Task instructions
What is the number of lines in the data below that contain "none"? Reply with the number only.

The records
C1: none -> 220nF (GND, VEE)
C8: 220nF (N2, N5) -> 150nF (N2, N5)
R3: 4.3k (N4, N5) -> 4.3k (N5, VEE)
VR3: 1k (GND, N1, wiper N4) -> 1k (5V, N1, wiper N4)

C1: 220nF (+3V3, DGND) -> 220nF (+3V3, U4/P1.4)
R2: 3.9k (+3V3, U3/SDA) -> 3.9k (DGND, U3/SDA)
* * *
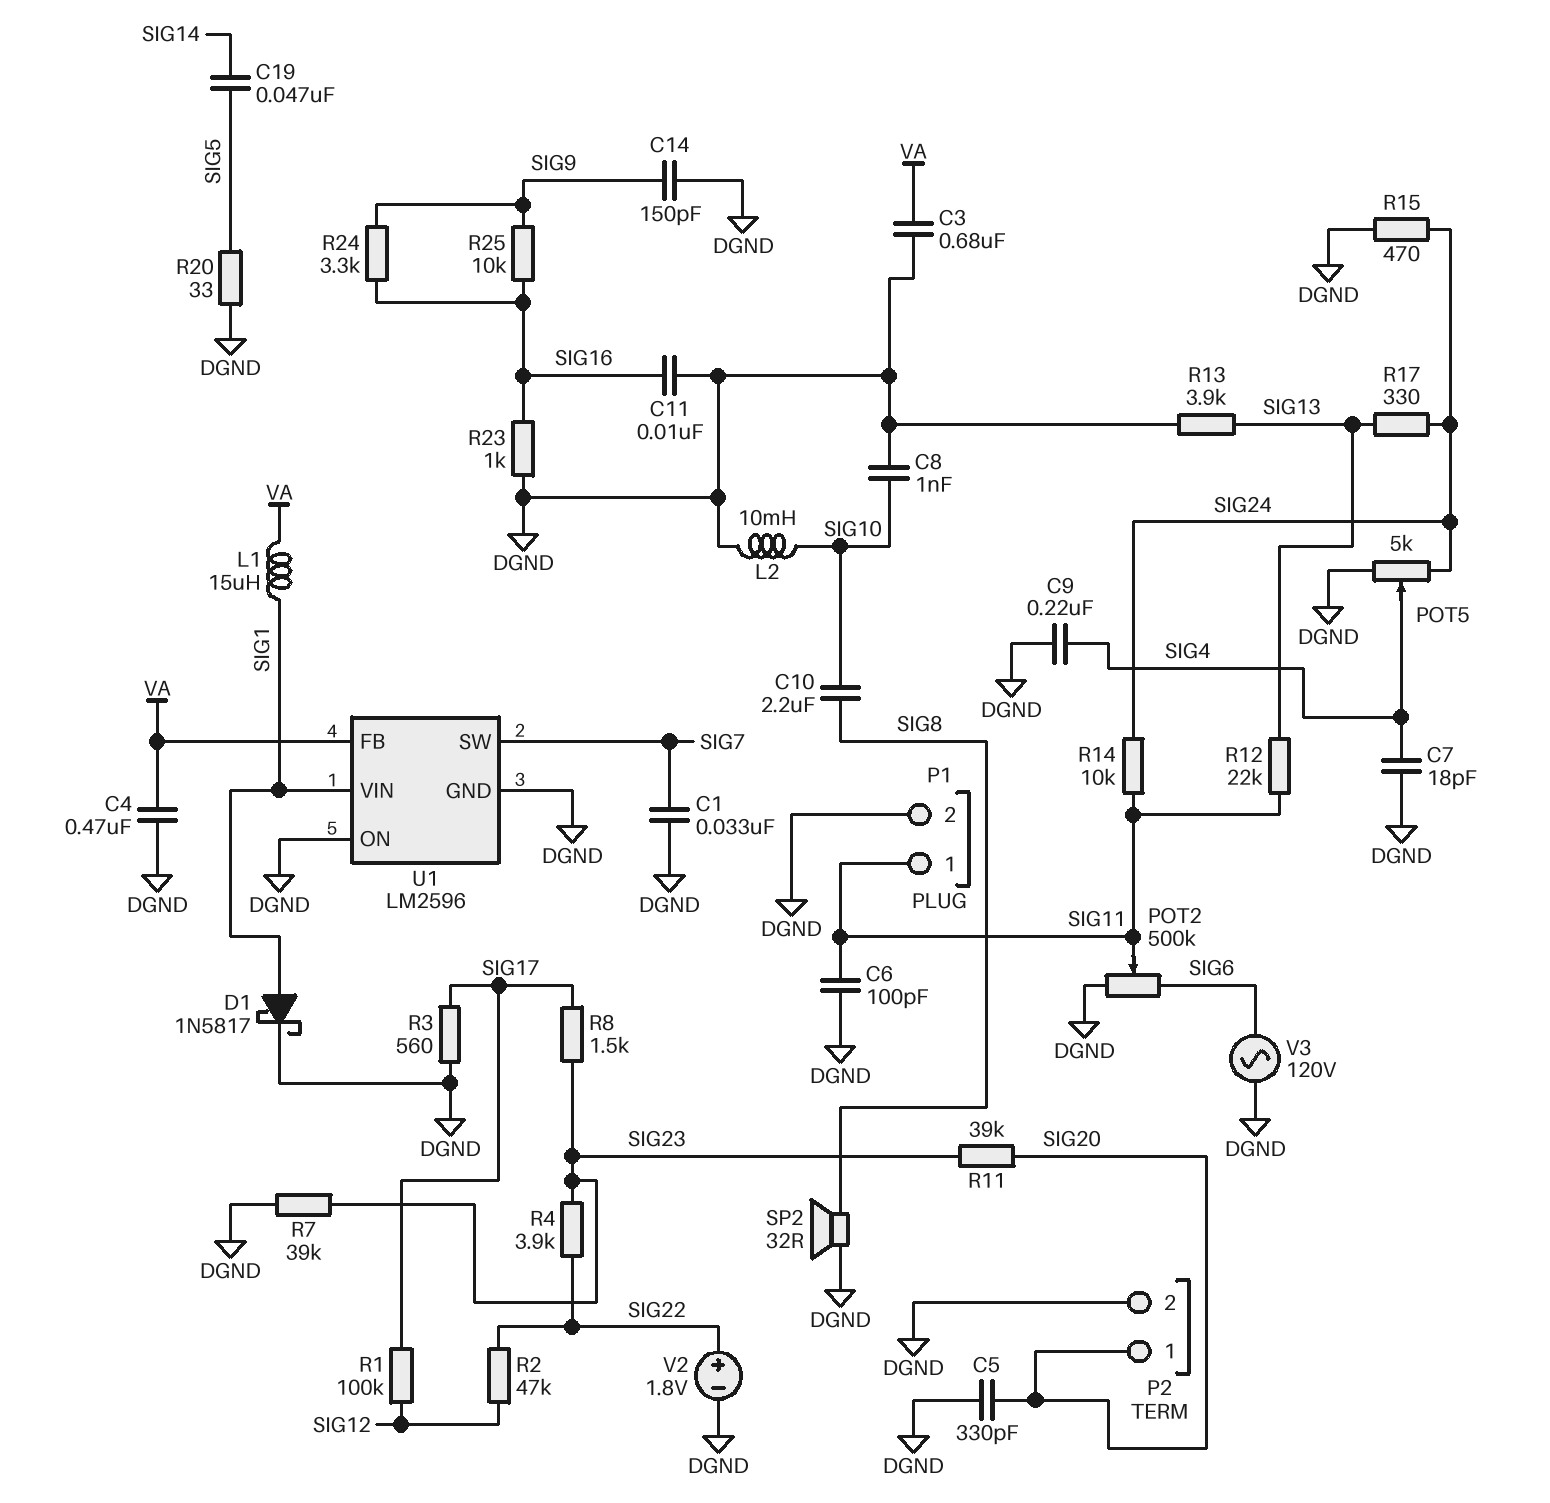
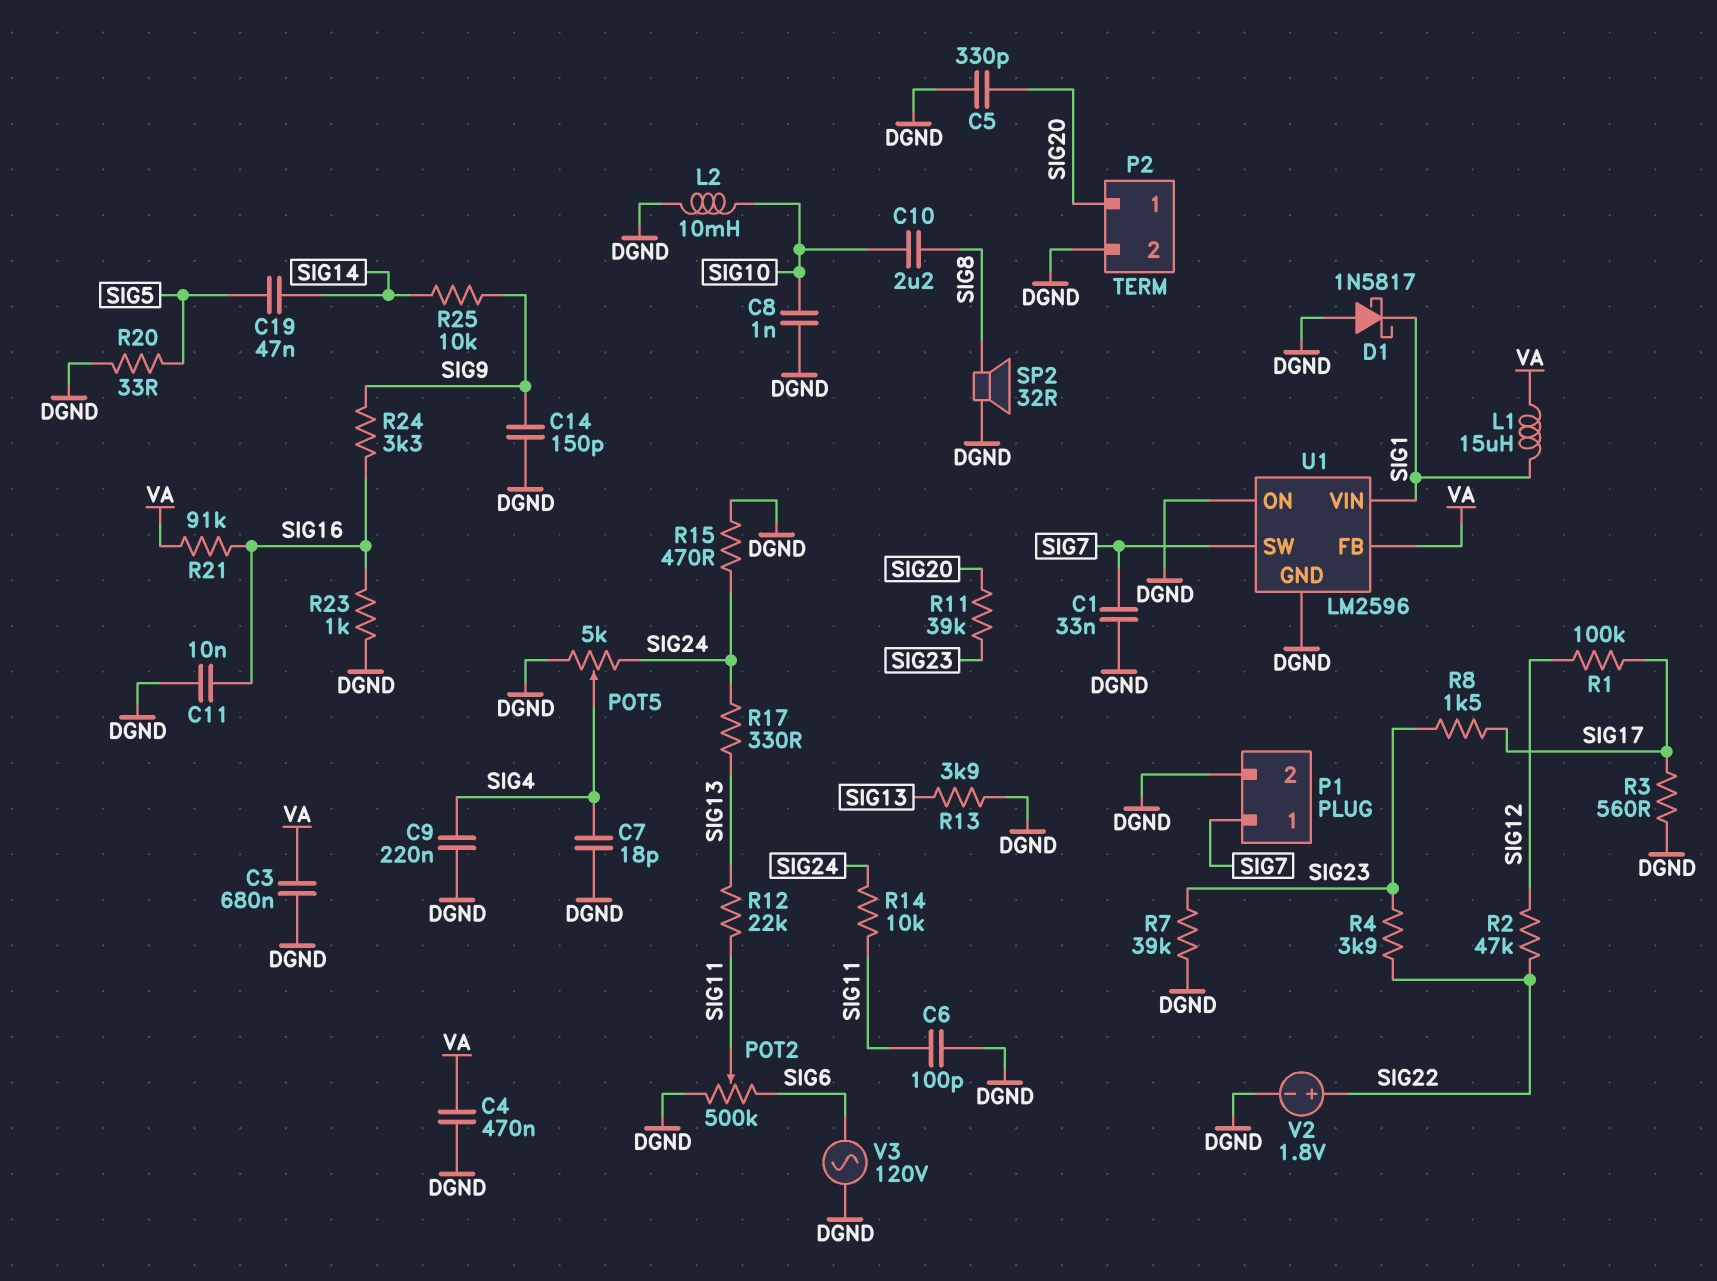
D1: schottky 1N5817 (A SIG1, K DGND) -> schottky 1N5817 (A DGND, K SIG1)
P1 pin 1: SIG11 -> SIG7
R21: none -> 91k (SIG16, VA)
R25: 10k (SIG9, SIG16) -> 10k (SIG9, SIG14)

Answer for the task
2